What you have to do:
From the listing below, set down exactly the lines between the one holding "C4: 12pF (AGND, SIG20) -> 12pF (3V3, AGND)" and the one holding "R8: 1.5k (3V3, SIG4) -> 1.5k (3V3, SIG17)", inclusive. No other line is wanted.

Record set:
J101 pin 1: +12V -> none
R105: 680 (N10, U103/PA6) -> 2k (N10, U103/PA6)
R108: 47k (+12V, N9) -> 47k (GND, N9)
==
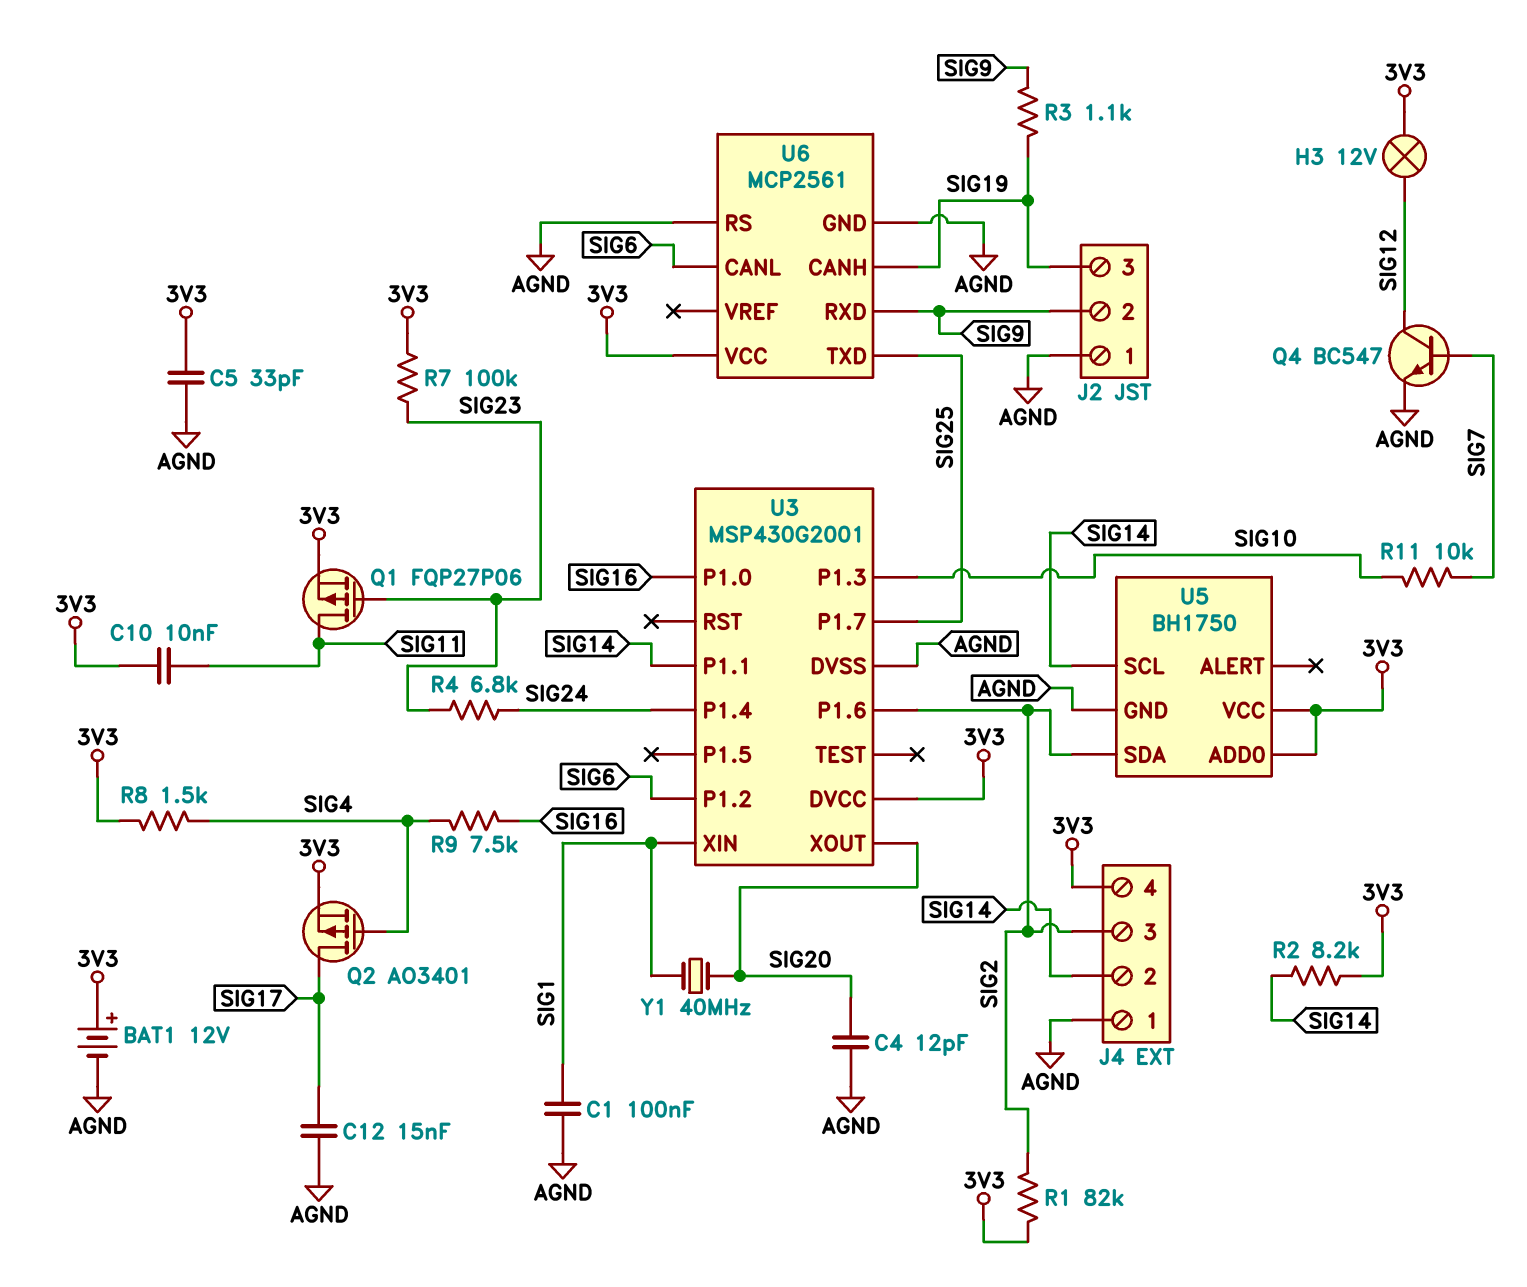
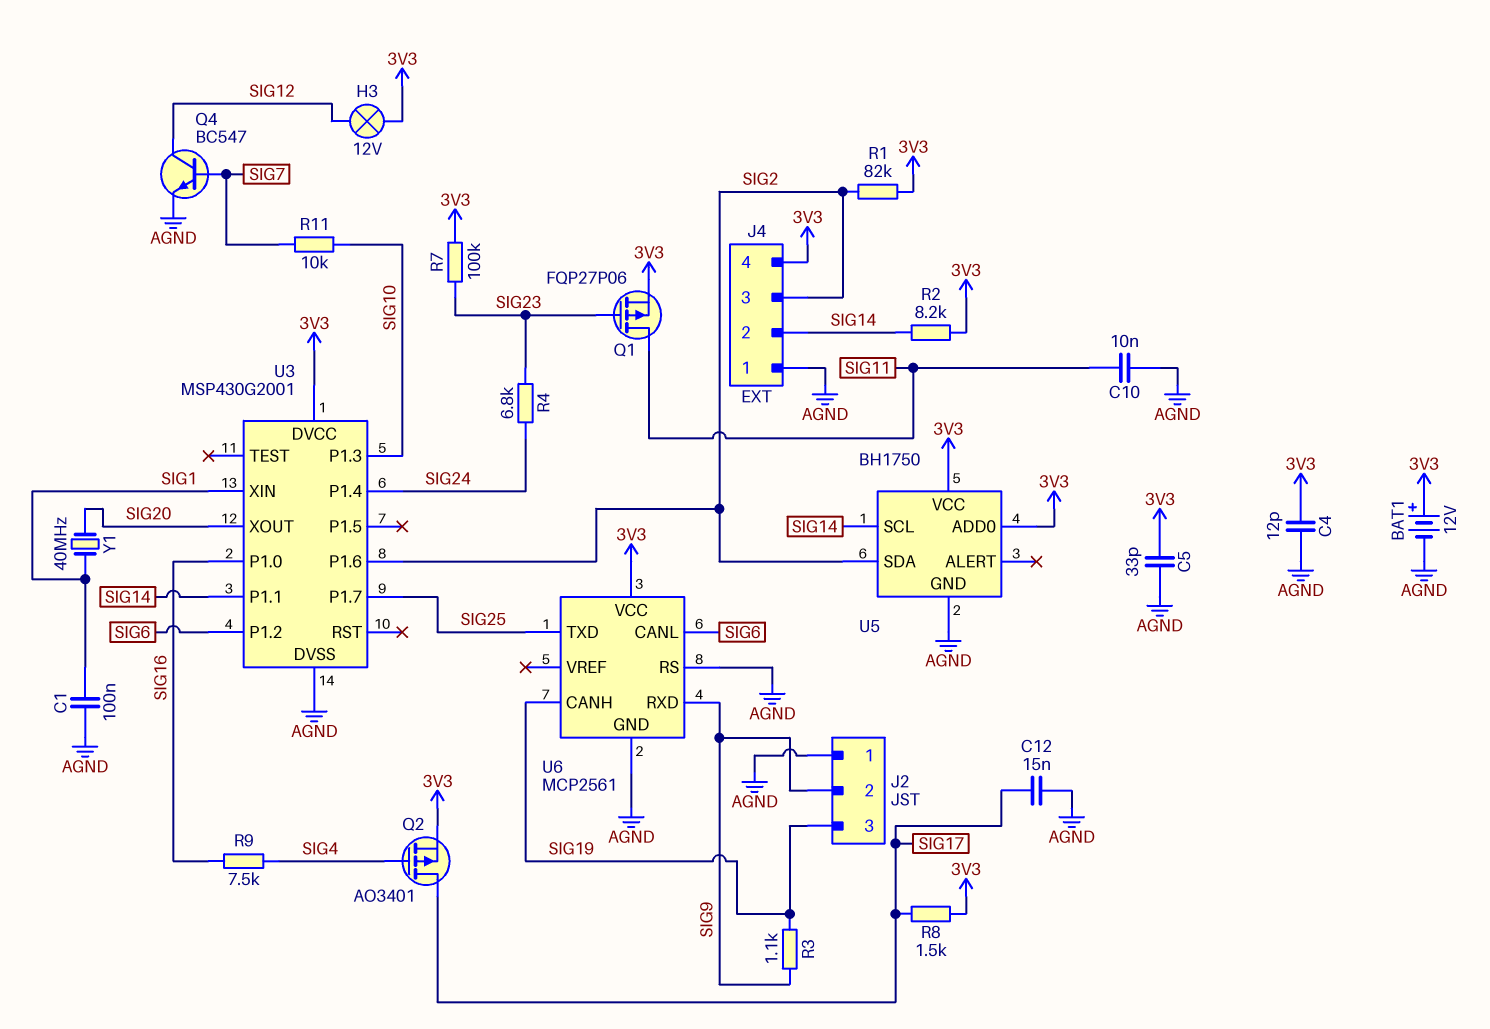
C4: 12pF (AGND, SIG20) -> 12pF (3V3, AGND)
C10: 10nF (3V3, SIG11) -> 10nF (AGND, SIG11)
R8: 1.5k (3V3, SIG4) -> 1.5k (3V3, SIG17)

Exercise solution:
C4: 12pF (AGND, SIG20) -> 12pF (3V3, AGND)
C10: 10nF (3V3, SIG11) -> 10nF (AGND, SIG11)
R8: 1.5k (3V3, SIG4) -> 1.5k (3V3, SIG17)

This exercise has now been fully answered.